## Coordinate-based change listings

——

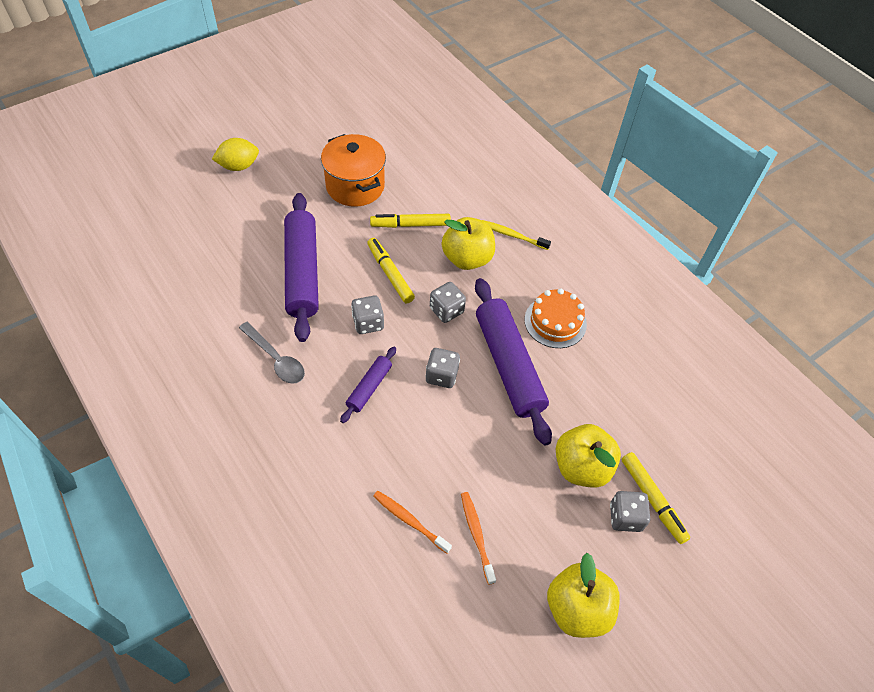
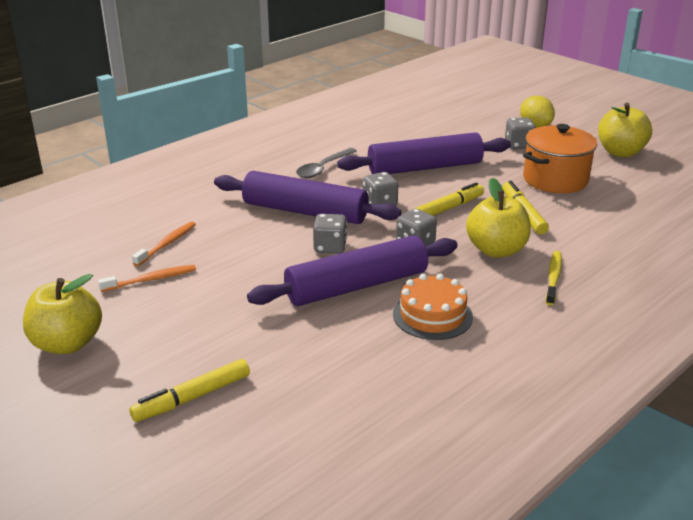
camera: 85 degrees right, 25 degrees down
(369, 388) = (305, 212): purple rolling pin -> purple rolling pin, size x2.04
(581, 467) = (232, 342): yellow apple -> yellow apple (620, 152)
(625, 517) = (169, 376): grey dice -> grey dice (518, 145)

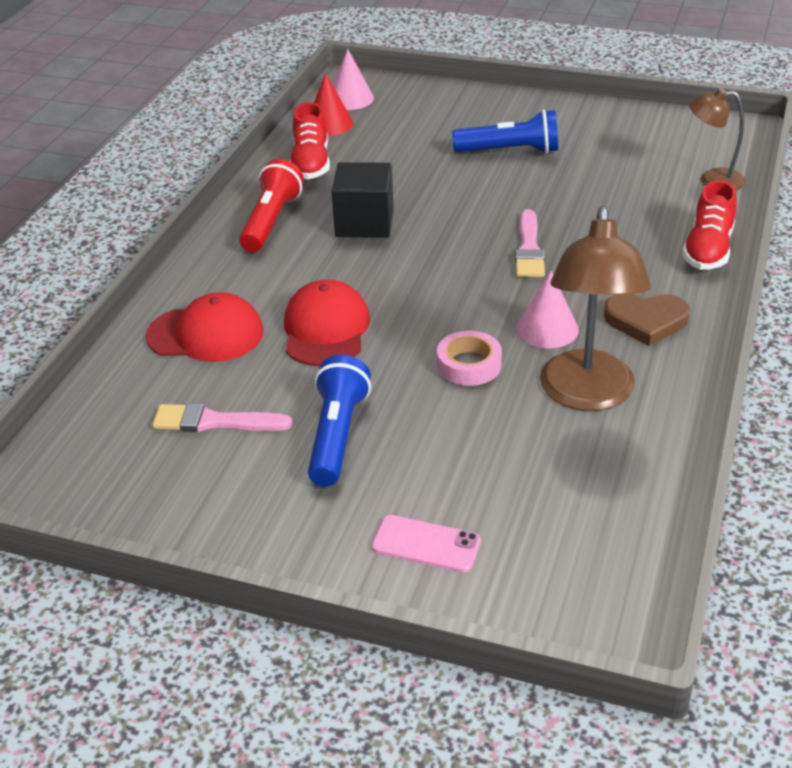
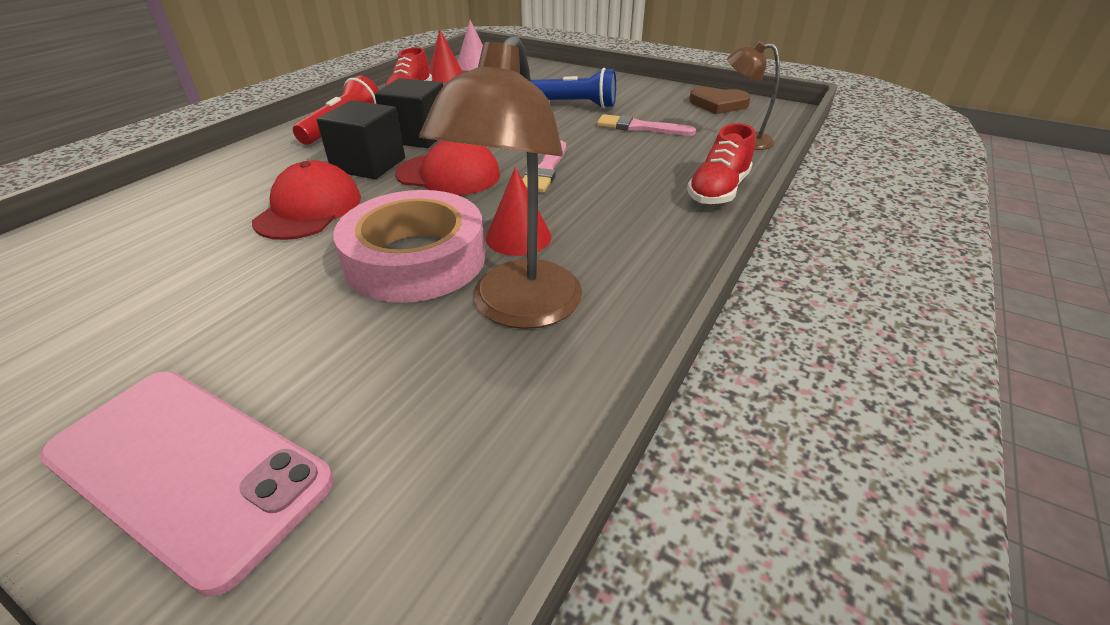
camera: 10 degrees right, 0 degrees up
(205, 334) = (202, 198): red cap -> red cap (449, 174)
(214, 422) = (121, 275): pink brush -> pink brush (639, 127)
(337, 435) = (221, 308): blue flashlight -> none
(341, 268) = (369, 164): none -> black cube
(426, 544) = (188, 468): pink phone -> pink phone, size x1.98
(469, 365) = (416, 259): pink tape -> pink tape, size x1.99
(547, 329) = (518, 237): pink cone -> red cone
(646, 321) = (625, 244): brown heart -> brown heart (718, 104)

——

## What you need to do
Copy every line of the data that carries the word "pink".

## Solved problem
(214, 422) = (121, 275): pink brush -> pink brush (639, 127)
(426, 544) = (188, 468): pink phone -> pink phone, size x1.98
(469, 365) = (416, 259): pink tape -> pink tape, size x1.99
(547, 329) = (518, 237): pink cone -> red cone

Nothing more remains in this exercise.